Dataset excerpts:
########
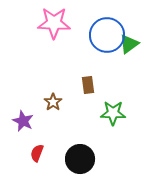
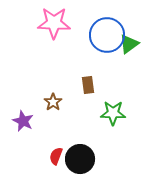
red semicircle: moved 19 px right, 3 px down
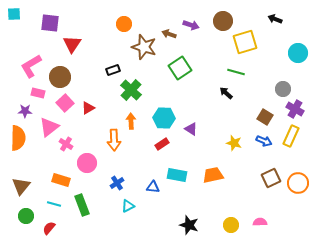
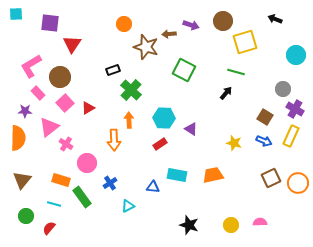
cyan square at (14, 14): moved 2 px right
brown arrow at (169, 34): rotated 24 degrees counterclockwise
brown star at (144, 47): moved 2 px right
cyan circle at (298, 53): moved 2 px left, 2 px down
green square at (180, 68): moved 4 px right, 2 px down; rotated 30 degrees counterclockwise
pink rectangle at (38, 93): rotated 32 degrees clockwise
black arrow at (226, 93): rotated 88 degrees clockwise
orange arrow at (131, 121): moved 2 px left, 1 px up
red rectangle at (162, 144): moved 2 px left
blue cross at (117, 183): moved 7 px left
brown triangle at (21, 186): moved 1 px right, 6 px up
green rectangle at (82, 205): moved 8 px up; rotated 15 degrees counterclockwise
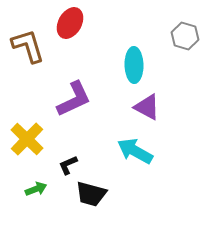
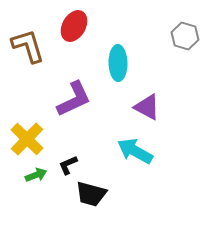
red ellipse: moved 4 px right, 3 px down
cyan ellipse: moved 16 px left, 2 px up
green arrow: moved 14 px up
########
THE EXERCISE.
Convert the stretch from the line containing "red ellipse: moved 4 px right, 3 px down" through the end of the records into a Markdown table with the columns n and Line, giving each line its row number and leaving out blank lines.

EXERCISE OUTPUT.
| n | Line |
|---|---|
| 1 | red ellipse: moved 4 px right, 3 px down |
| 2 | cyan ellipse: moved 16 px left, 2 px up |
| 3 | green arrow: moved 14 px up |